[Start of Attachment]

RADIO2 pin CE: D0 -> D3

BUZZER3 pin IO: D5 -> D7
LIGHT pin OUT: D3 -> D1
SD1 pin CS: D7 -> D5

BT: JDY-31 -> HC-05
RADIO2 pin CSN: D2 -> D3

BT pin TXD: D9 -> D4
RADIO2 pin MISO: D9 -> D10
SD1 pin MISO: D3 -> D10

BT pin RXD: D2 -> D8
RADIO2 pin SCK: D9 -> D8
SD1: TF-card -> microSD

[End of Attachment]
[Start of Attachment]

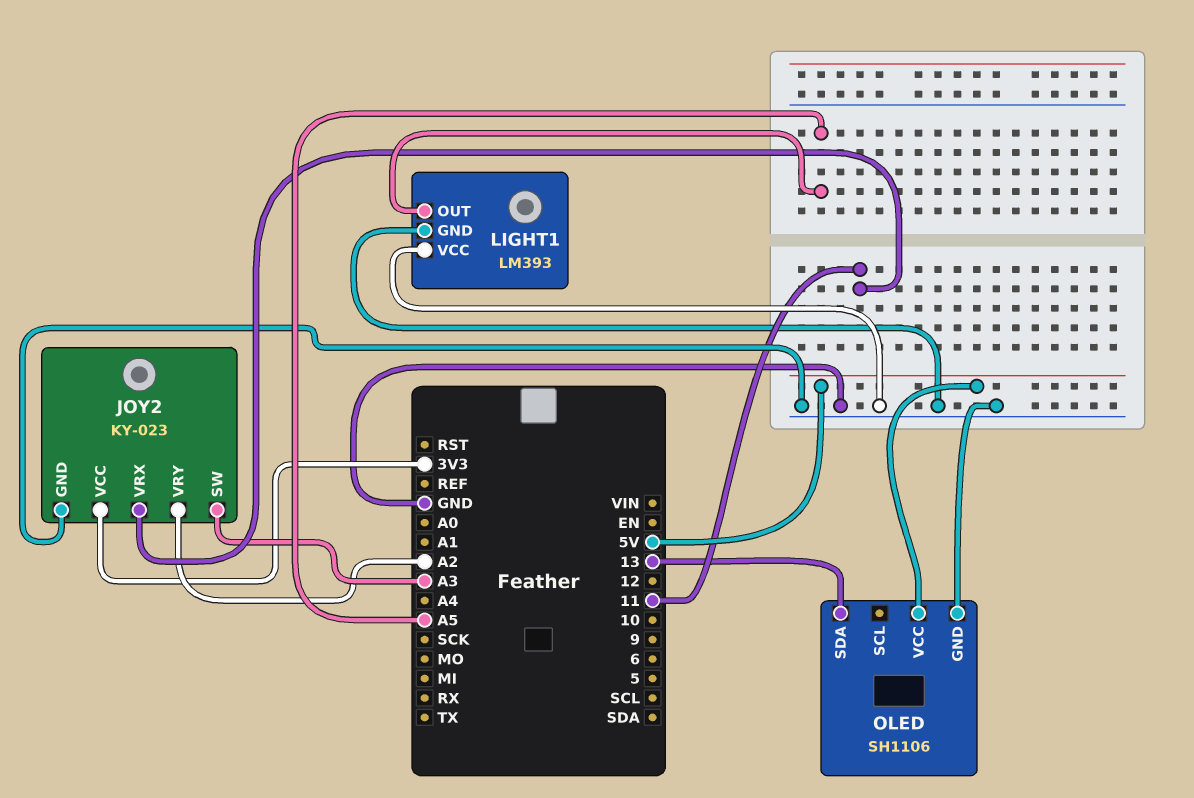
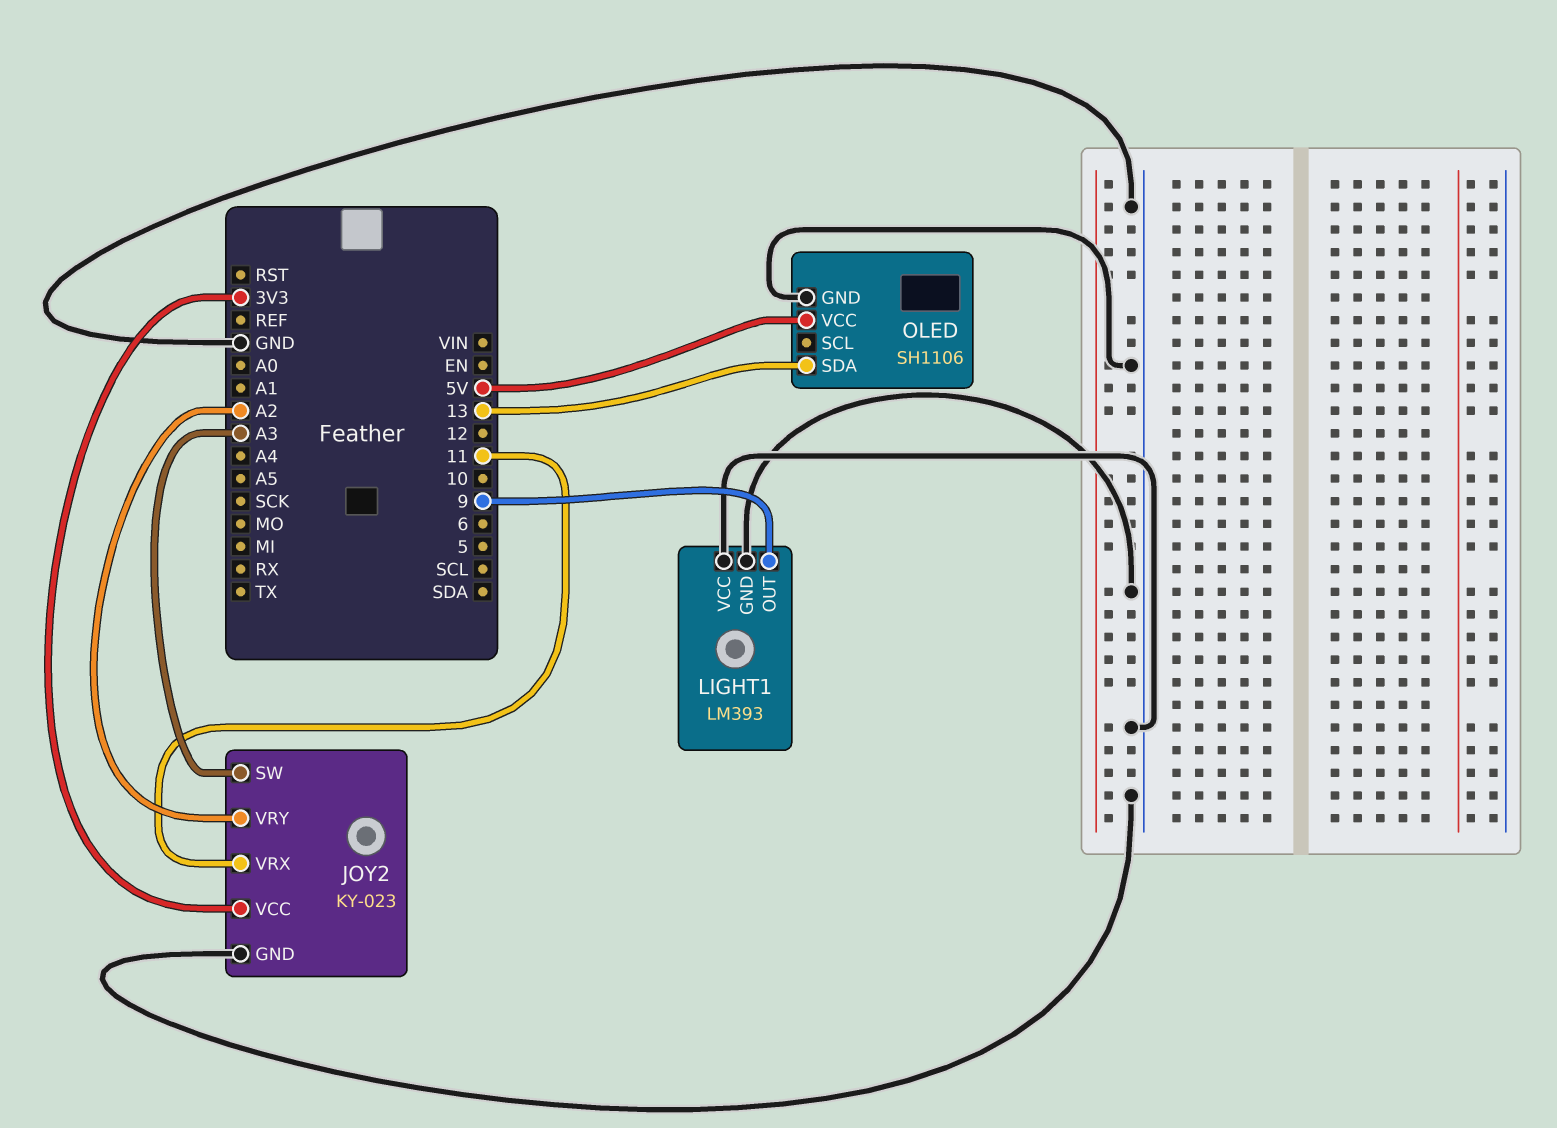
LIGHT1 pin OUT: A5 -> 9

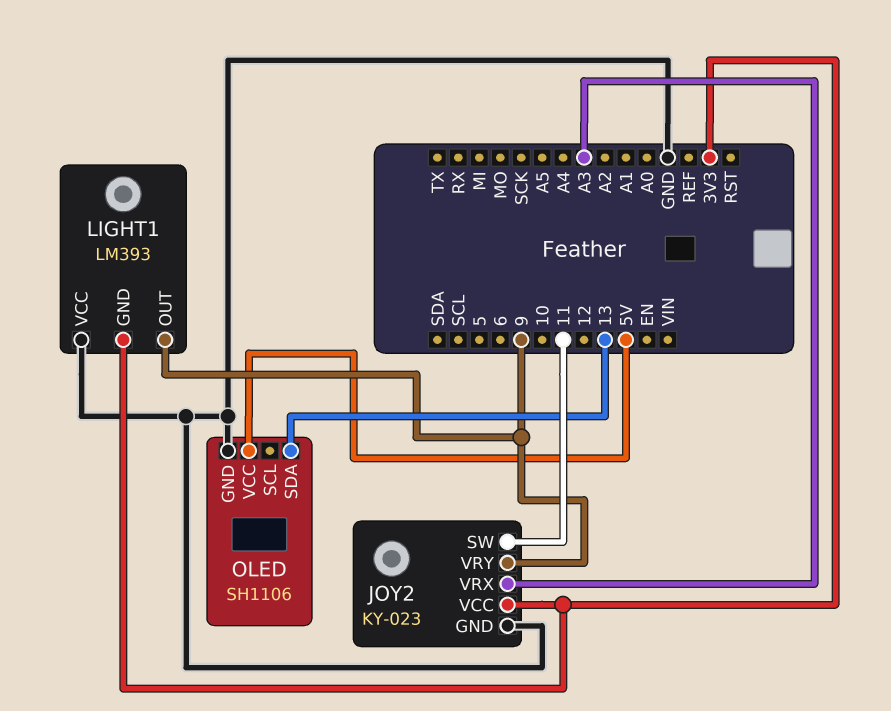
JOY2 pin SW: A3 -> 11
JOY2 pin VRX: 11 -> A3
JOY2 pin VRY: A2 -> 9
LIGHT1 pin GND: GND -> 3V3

[End of Attachment]
[Start of Attachment]

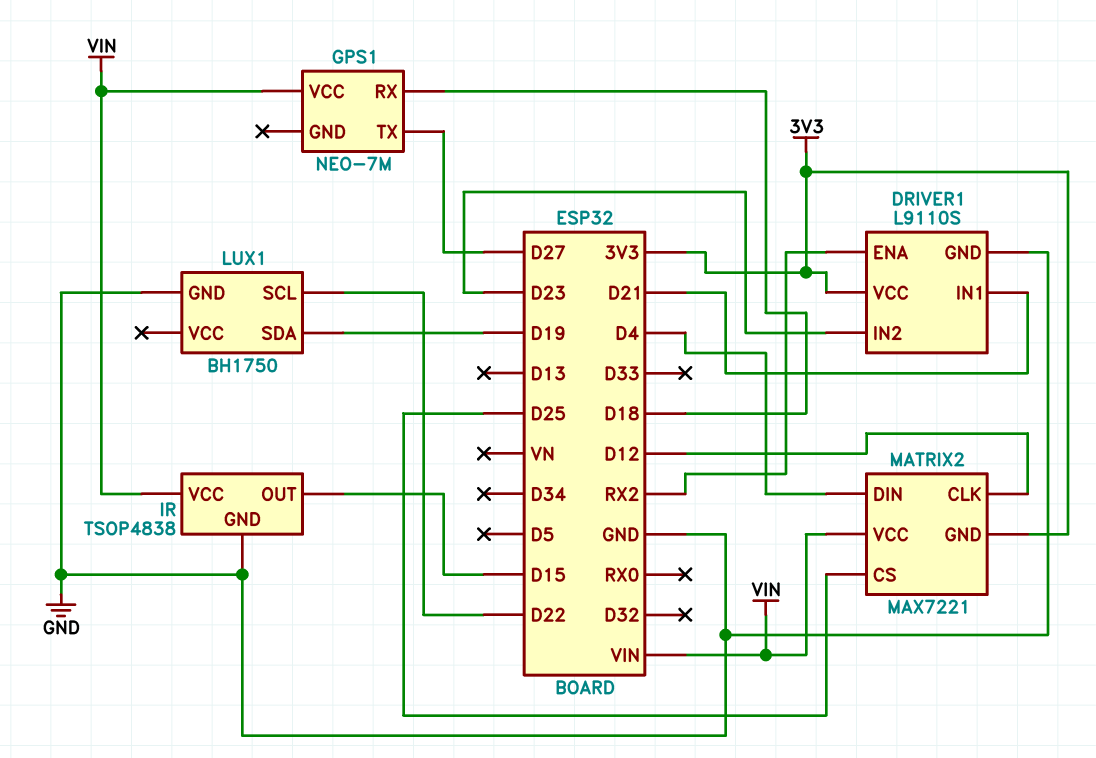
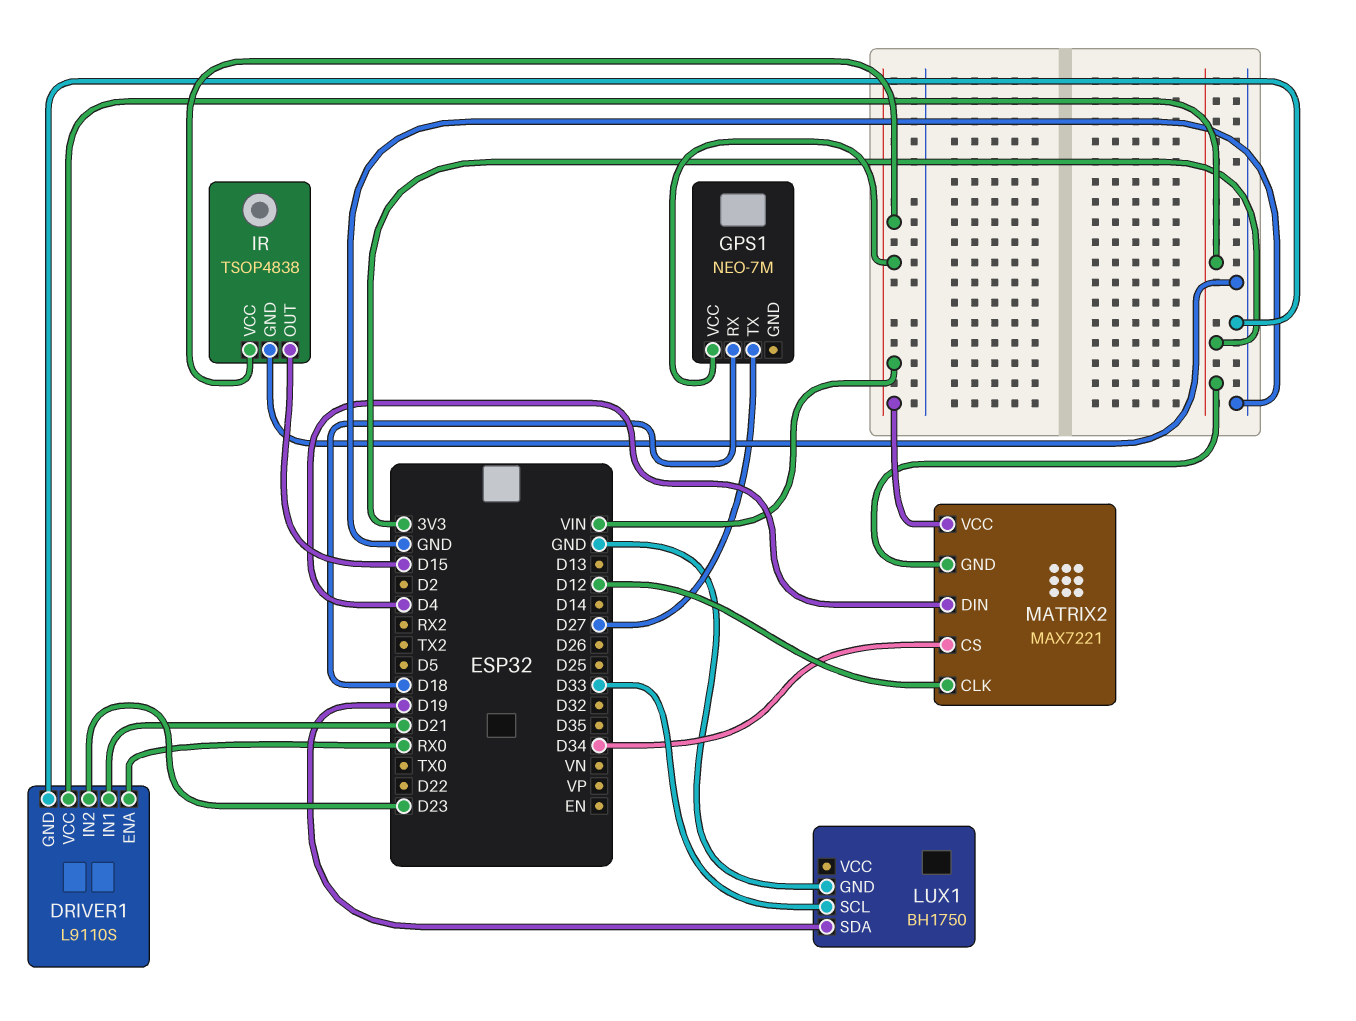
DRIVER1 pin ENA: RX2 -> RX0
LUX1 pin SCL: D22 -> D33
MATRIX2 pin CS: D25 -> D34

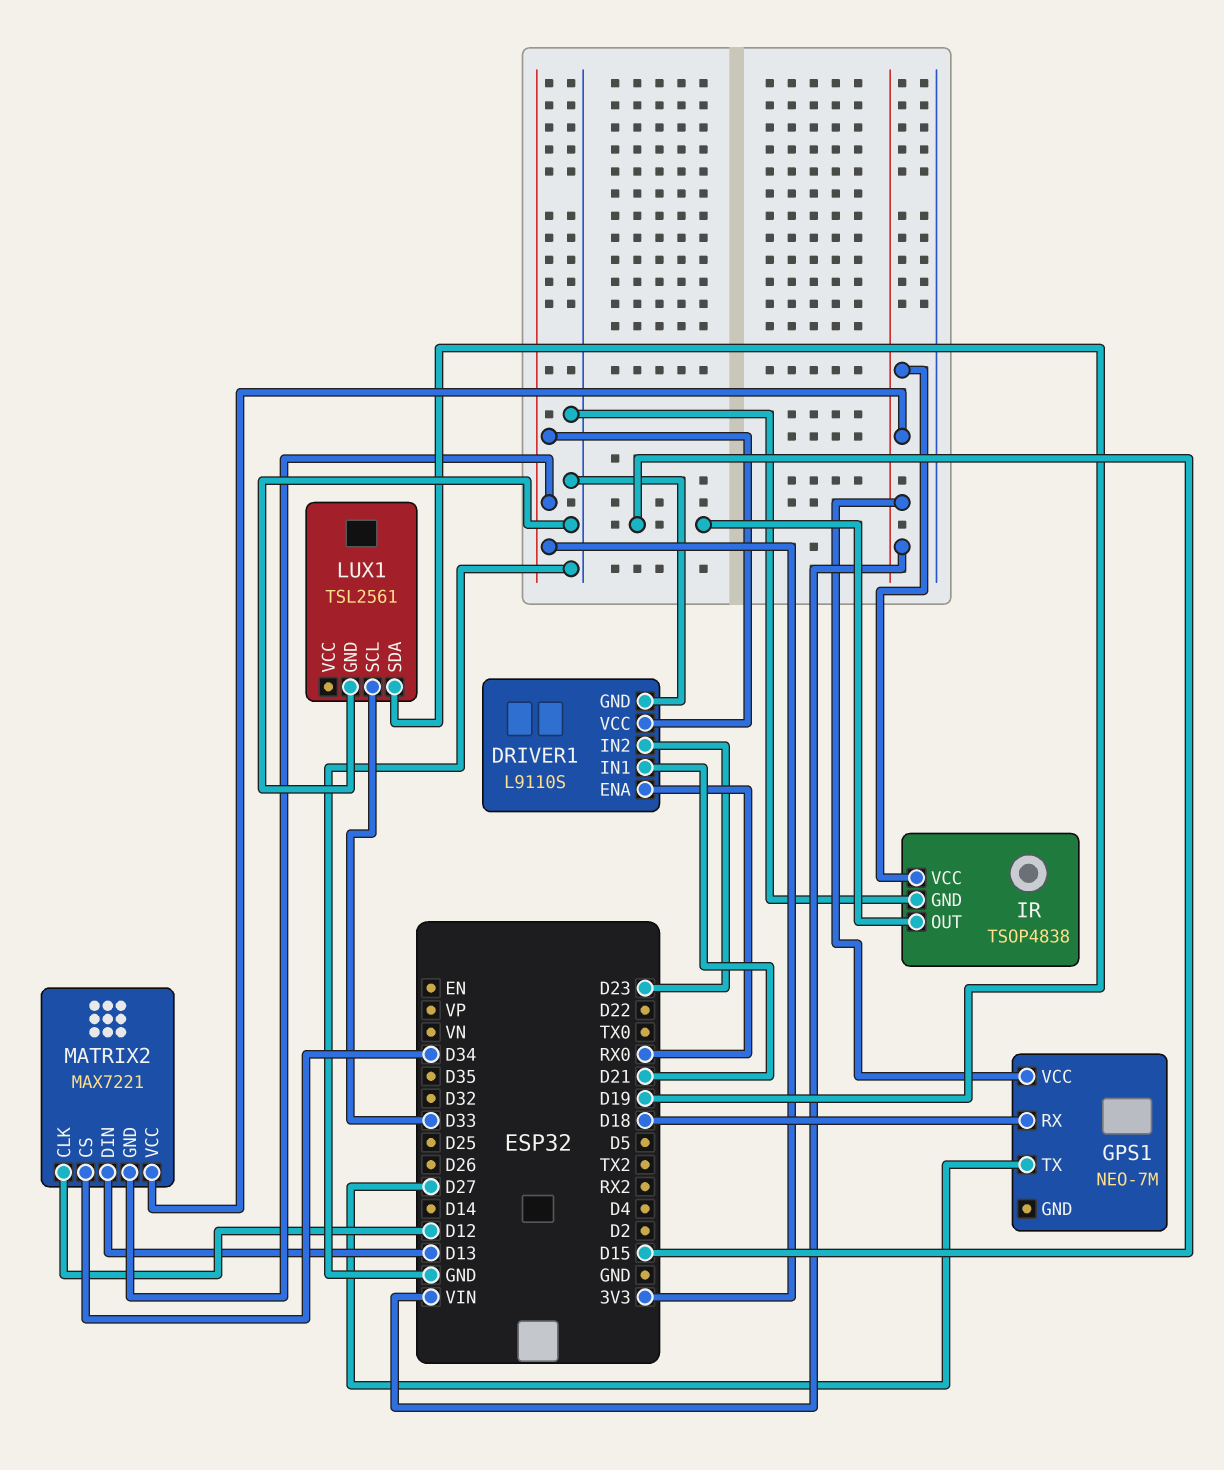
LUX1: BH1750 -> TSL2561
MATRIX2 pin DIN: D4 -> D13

[End of Attachment]

* WORK INSTRUCTIONS *
Whenever the word "MISO" shows up in a line above, copy that line.

* TASK OUTPUT *
RADIO2 pin MISO: D9 -> D10
SD1 pin MISO: D3 -> D10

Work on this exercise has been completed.